• About this exercise:
Among the entries below, take the line with "(804, 238) = (350, 224): grey" and the line with "(688, 269) = (493, 167): none -> pink bucket", and output them and every line between them exactly, with nothing else.

• Extracted records:
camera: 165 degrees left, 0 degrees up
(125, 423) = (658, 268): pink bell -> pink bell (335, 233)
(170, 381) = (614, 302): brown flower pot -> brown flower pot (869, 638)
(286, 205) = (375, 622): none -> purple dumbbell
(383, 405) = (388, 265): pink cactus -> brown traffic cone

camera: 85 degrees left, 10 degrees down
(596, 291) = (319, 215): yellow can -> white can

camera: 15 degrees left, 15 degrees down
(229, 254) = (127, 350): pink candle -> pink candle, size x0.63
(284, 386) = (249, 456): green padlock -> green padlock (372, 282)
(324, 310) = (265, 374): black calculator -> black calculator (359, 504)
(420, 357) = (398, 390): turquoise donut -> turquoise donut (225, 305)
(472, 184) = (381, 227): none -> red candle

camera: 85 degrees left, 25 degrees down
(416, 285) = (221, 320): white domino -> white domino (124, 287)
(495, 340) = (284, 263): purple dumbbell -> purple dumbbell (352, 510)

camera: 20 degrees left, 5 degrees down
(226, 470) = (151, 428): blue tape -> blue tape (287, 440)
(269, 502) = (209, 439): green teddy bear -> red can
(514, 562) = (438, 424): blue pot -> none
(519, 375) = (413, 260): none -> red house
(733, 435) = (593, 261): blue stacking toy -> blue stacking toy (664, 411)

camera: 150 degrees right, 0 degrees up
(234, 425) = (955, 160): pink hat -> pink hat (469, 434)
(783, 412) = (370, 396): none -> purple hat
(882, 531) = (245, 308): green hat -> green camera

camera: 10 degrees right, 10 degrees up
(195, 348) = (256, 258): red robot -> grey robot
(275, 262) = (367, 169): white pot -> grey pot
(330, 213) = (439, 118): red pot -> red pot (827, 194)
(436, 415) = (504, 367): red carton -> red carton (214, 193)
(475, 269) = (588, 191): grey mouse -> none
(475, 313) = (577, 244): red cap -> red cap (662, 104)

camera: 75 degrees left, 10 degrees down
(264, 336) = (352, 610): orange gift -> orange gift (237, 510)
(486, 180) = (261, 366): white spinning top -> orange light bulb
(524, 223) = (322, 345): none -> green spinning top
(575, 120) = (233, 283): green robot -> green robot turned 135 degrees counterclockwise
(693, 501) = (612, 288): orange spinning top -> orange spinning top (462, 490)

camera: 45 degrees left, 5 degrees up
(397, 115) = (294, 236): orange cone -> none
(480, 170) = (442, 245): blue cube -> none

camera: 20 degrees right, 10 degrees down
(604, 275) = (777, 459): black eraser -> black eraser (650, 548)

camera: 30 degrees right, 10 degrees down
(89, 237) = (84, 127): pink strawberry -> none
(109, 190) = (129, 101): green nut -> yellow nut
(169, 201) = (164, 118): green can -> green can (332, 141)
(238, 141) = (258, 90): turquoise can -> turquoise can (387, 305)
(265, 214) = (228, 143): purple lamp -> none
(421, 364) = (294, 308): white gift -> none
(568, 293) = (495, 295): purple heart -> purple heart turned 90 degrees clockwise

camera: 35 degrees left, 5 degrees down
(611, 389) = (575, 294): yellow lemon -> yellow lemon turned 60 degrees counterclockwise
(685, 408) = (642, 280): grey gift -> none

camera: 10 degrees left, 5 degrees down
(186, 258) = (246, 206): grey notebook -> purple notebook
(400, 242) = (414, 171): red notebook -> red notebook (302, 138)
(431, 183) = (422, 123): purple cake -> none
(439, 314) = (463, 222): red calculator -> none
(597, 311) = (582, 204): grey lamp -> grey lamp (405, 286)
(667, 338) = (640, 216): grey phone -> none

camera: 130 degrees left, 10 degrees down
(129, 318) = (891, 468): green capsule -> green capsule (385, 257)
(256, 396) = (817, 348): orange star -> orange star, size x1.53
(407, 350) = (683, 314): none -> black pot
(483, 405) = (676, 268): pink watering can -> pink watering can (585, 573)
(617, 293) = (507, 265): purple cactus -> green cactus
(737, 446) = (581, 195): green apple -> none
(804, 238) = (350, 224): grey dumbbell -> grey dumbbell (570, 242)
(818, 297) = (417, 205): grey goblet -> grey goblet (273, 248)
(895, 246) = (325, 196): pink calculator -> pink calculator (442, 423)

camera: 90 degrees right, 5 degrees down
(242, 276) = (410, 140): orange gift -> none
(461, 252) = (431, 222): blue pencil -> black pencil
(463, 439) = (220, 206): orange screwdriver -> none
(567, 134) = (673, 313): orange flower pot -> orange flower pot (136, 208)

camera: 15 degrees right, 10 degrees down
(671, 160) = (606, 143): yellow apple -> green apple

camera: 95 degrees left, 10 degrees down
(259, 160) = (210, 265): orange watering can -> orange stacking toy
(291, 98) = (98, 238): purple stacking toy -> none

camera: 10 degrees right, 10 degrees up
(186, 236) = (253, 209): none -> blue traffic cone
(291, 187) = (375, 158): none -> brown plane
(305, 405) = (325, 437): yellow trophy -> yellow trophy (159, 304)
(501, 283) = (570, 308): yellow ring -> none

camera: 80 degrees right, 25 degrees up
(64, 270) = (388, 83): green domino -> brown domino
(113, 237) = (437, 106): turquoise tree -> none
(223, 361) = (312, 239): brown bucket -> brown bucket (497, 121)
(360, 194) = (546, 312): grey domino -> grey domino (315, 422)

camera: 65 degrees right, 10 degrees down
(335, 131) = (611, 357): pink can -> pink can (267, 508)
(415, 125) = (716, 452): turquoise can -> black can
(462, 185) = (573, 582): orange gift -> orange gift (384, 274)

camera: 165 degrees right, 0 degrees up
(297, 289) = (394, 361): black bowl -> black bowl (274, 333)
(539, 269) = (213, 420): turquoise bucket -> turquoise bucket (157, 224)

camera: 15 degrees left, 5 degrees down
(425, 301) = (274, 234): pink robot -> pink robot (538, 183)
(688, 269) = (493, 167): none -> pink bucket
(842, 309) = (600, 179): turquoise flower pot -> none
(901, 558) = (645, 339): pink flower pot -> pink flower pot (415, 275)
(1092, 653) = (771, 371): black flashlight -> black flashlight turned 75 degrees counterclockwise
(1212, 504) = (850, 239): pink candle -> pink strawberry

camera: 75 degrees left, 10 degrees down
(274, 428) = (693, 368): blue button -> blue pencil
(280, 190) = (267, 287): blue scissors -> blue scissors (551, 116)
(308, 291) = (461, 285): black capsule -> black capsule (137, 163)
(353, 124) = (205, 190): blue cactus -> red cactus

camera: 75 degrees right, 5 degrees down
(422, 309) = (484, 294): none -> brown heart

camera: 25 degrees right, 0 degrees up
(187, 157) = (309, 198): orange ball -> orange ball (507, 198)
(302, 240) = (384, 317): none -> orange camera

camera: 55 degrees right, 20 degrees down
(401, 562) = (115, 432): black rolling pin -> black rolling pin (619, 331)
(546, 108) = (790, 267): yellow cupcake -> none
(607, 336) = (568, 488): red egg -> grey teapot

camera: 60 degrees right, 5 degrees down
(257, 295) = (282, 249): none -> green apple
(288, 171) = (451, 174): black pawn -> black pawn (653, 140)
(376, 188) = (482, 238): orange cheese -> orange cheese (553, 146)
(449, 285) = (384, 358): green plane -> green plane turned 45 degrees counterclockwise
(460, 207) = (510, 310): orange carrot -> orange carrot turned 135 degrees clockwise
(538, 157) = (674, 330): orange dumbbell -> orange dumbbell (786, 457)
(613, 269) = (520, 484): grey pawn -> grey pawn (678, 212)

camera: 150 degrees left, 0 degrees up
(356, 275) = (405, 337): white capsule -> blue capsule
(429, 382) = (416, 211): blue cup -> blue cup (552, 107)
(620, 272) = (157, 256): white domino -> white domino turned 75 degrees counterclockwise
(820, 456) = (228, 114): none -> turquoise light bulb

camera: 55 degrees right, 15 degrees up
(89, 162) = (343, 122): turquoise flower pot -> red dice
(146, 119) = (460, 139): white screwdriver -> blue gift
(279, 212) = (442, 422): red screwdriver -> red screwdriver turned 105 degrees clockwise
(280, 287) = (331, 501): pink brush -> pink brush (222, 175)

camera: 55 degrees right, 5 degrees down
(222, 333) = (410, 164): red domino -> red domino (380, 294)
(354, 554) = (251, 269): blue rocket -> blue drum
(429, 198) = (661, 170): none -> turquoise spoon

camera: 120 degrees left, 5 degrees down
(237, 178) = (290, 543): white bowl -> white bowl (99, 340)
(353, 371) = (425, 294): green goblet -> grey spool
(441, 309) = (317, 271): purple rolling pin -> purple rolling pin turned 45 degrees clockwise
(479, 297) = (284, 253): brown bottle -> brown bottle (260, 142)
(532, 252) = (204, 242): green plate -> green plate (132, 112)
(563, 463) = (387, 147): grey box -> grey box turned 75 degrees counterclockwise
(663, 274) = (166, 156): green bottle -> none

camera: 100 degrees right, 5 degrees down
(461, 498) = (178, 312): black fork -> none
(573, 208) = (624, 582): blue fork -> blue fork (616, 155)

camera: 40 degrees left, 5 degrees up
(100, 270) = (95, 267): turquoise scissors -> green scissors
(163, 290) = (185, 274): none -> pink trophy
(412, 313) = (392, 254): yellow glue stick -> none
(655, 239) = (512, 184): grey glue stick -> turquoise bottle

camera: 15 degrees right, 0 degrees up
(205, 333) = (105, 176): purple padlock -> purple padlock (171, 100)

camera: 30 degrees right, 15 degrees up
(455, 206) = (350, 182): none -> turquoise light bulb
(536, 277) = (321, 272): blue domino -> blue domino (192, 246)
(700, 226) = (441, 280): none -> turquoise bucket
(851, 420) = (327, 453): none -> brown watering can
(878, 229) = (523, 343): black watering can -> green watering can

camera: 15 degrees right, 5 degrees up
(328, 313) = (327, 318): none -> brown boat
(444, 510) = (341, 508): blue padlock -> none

• Task response:
(804, 238) = (350, 224): grey dumbbell -> grey dumbbell (570, 242)
(818, 297) = (417, 205): grey goblet -> grey goblet (273, 248)
(895, 246) = (325, 196): pink calculator -> pink calculator (442, 423)

camera: 90 degrees right, 5 degrees down
(242, 276) = (410, 140): orange gift -> none
(461, 252) = (431, 222): blue pencil -> black pencil
(463, 439) = (220, 206): orange screwdriver -> none
(567, 134) = (673, 313): orange flower pot -> orange flower pot (136, 208)

camera: 15 degrees right, 10 degrees down
(671, 160) = (606, 143): yellow apple -> green apple

camera: 95 degrees left, 10 degrees down
(259, 160) = (210, 265): orange watering can -> orange stacking toy
(291, 98) = (98, 238): purple stacking toy -> none

camera: 10 degrees right, 10 degrees up
(186, 236) = (253, 209): none -> blue traffic cone
(291, 187) = (375, 158): none -> brown plane
(305, 405) = (325, 437): yellow trophy -> yellow trophy (159, 304)
(501, 283) = (570, 308): yellow ring -> none

camera: 80 degrees right, 25 degrees up
(64, 270) = (388, 83): green domino -> brown domino
(113, 237) = (437, 106): turquoise tree -> none
(223, 361) = (312, 239): brown bucket -> brown bucket (497, 121)
(360, 194) = (546, 312): grey domino -> grey domino (315, 422)

camera: 65 degrees right, 10 degrees down
(335, 131) = (611, 357): pink can -> pink can (267, 508)
(415, 125) = (716, 452): turquoise can -> black can
(462, 185) = (573, 582): orange gift -> orange gift (384, 274)

camera: 165 degrees right, 0 degrees up
(297, 289) = (394, 361): black bowl -> black bowl (274, 333)
(539, 269) = (213, 420): turquoise bucket -> turquoise bucket (157, 224)

camera: 15 degrees left, 5 degrees down
(425, 301) = (274, 234): pink robot -> pink robot (538, 183)
(688, 269) = (493, 167): none -> pink bucket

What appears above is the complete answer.